→ Provided entries
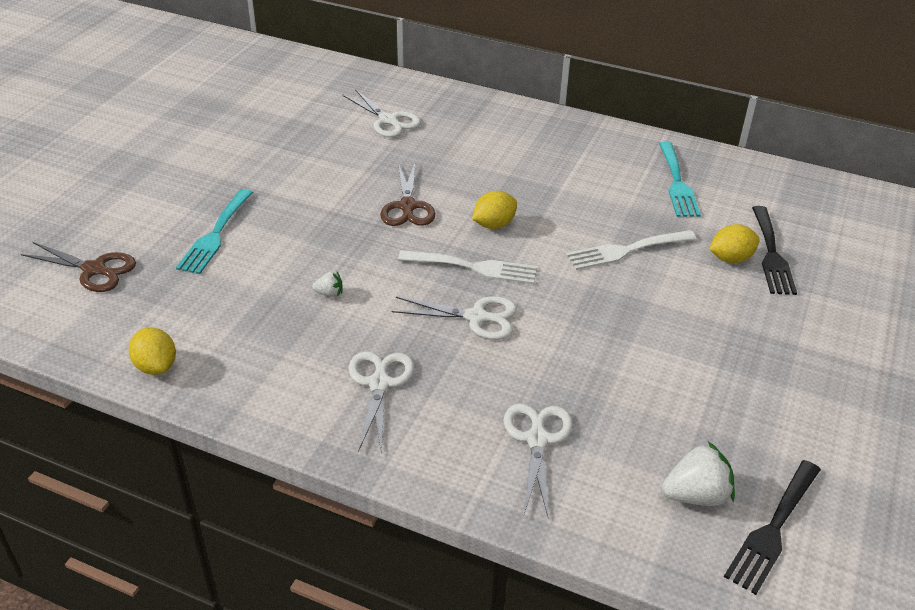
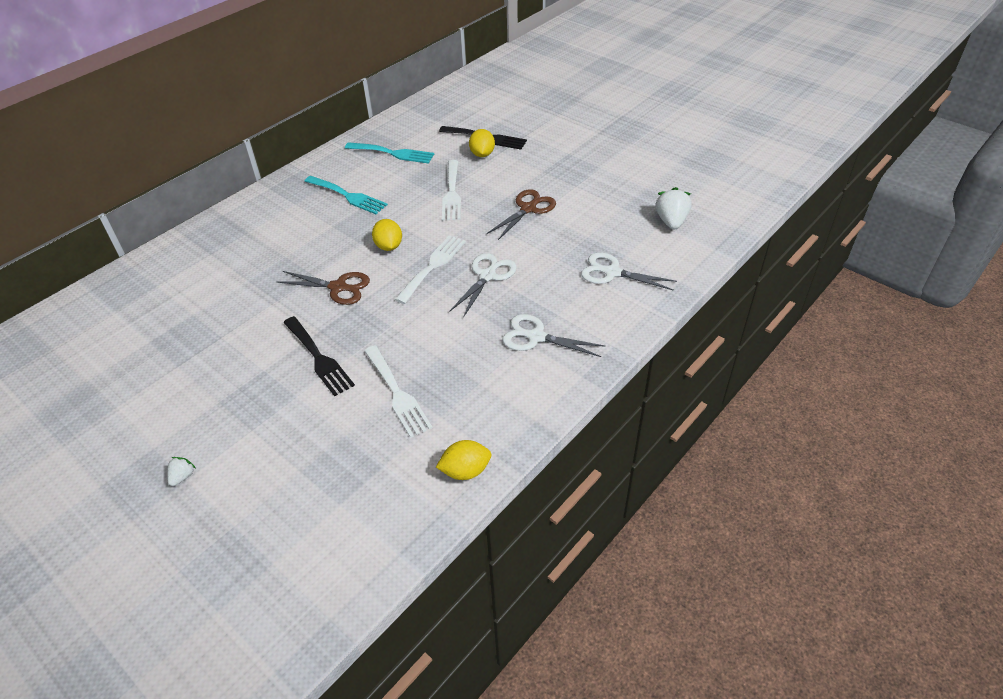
camera: 70 degrees left, 5 degrees up
(94, 270) = (306, 513): brown scissors -> brown scissors (528, 208)
(215, 235) = (304, 415): turquoise fork -> turquoise fork (348, 196)
(257, 290) = (397, 393): none -> white fork
(329, 293) = (424, 349): white strawberry -> white strawberry (183, 476)
(388, 120) = (206, 277): white scissors -> none
(773, 529) = (700, 202): black fork -> black fork (319, 358)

→ Work to complete
Exactly the lines from the one containing "(329, 293) = (424, 349): white" through the end of the listing above, inclusive, are to be written out, and no others.

→ Task response
(329, 293) = (424, 349): white strawberry -> white strawberry (183, 476)
(388, 120) = (206, 277): white scissors -> none
(773, 529) = (700, 202): black fork -> black fork (319, 358)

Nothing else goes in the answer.